**Work instruction**
Using the records below, transcribe word for word the stretch from the line that contains "camera: 130 degrees left, 0 degrees up" through the line that contains "(854, 263) = (222, 290): none -> brown brush", both end lines included, and nothing else.

**Record set**
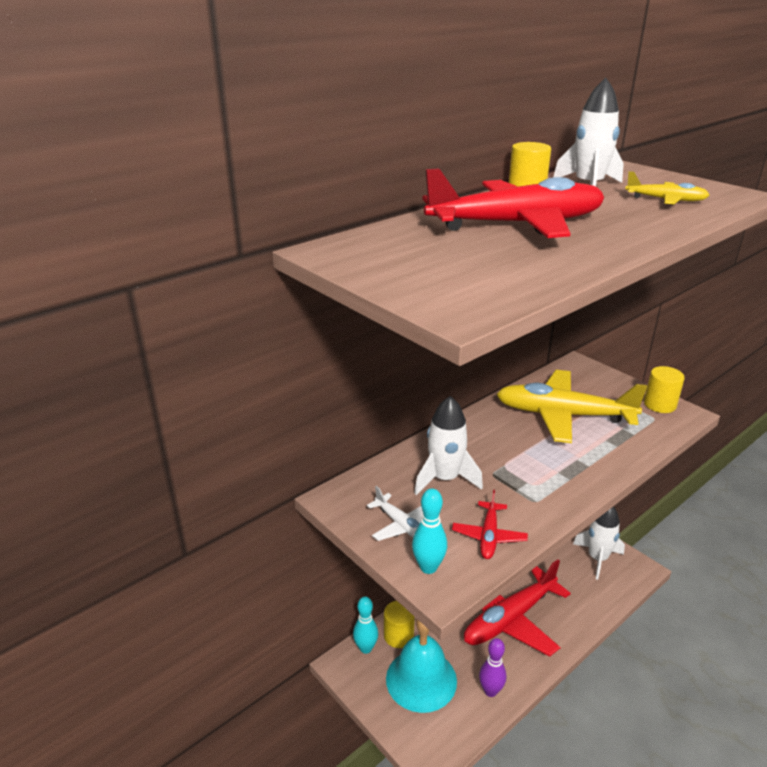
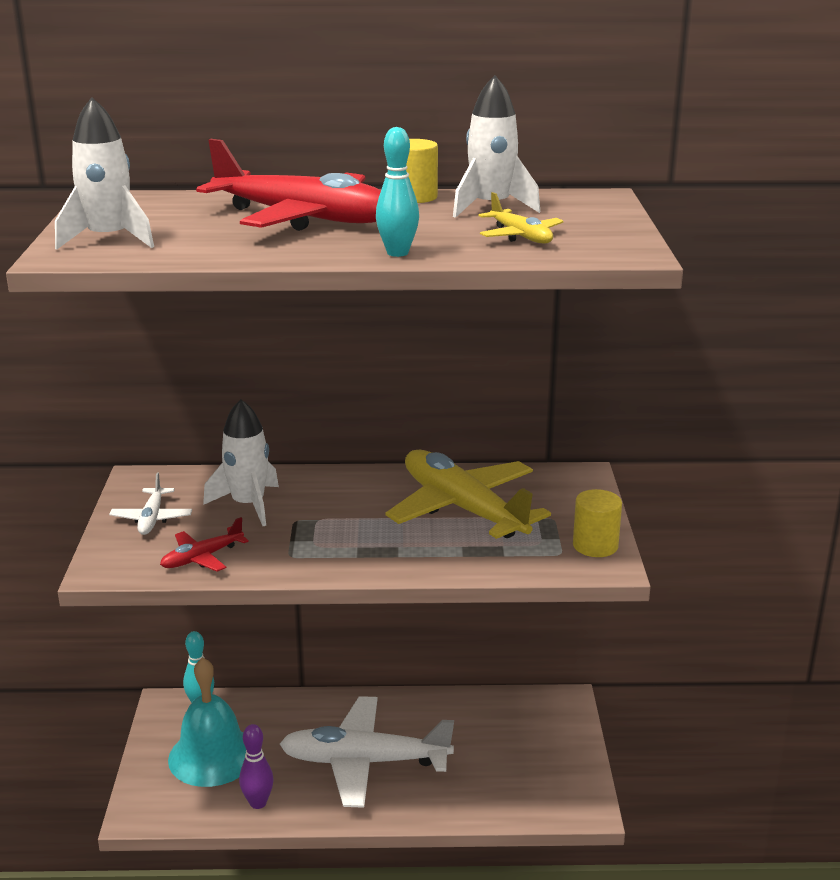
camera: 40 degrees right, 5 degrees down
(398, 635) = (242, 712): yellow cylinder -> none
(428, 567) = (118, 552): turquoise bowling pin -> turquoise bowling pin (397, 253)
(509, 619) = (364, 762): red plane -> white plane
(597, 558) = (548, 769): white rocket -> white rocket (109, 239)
---
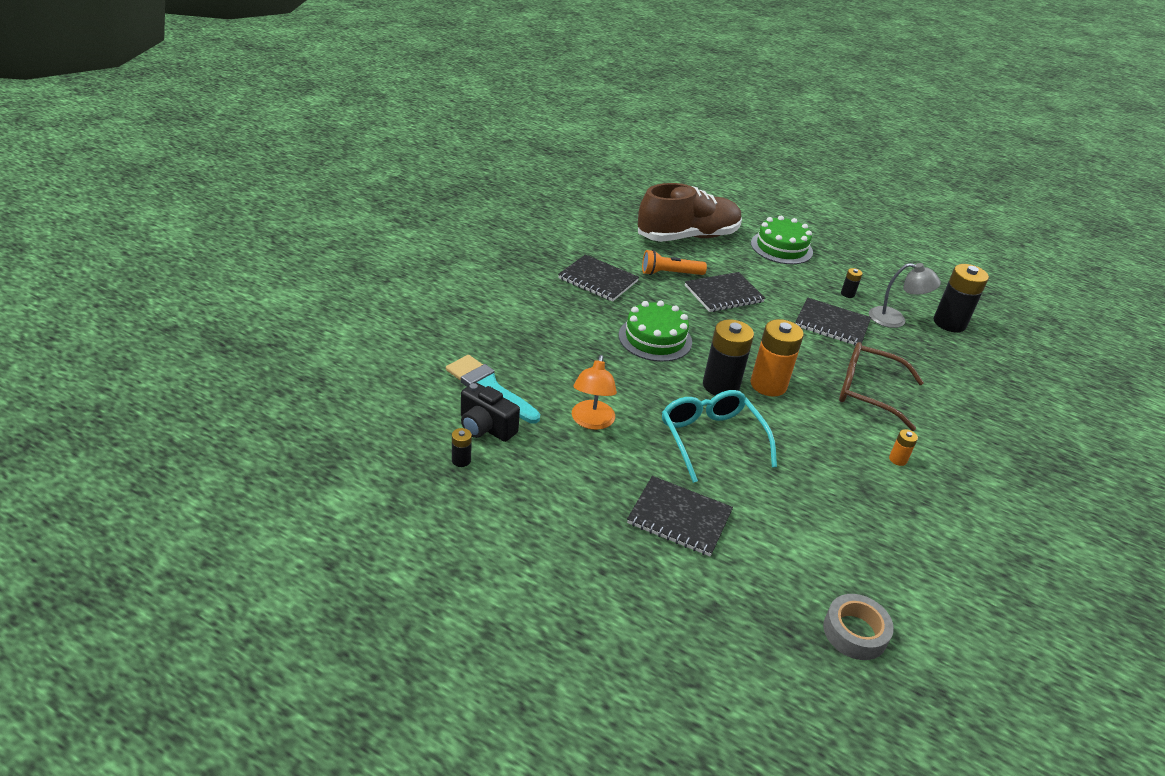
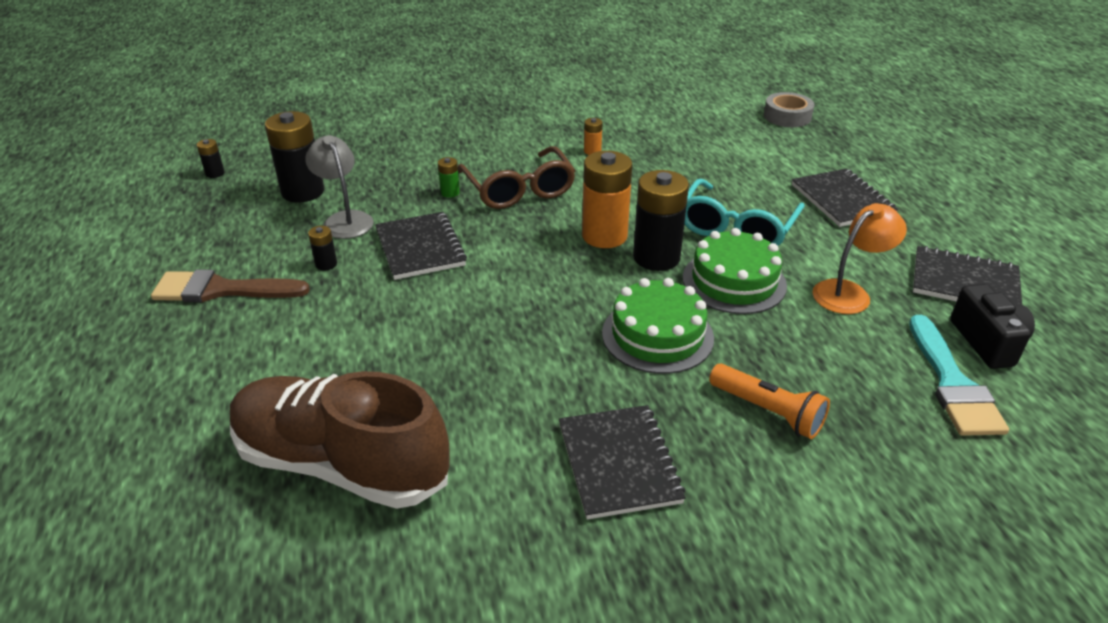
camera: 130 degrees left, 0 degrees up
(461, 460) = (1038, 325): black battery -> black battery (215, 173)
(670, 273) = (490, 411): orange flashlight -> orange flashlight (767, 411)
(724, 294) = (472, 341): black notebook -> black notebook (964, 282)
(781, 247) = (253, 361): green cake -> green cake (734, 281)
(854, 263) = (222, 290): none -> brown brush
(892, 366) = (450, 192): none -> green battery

**Solution**
camera: 130 degrees left, 0 degrees up
(461, 460) = (1038, 325): black battery -> black battery (215, 173)
(670, 273) = (490, 411): orange flashlight -> orange flashlight (767, 411)
(724, 294) = (472, 341): black notebook -> black notebook (964, 282)
(781, 247) = (253, 361): green cake -> green cake (734, 281)
(854, 263) = (222, 290): none -> brown brush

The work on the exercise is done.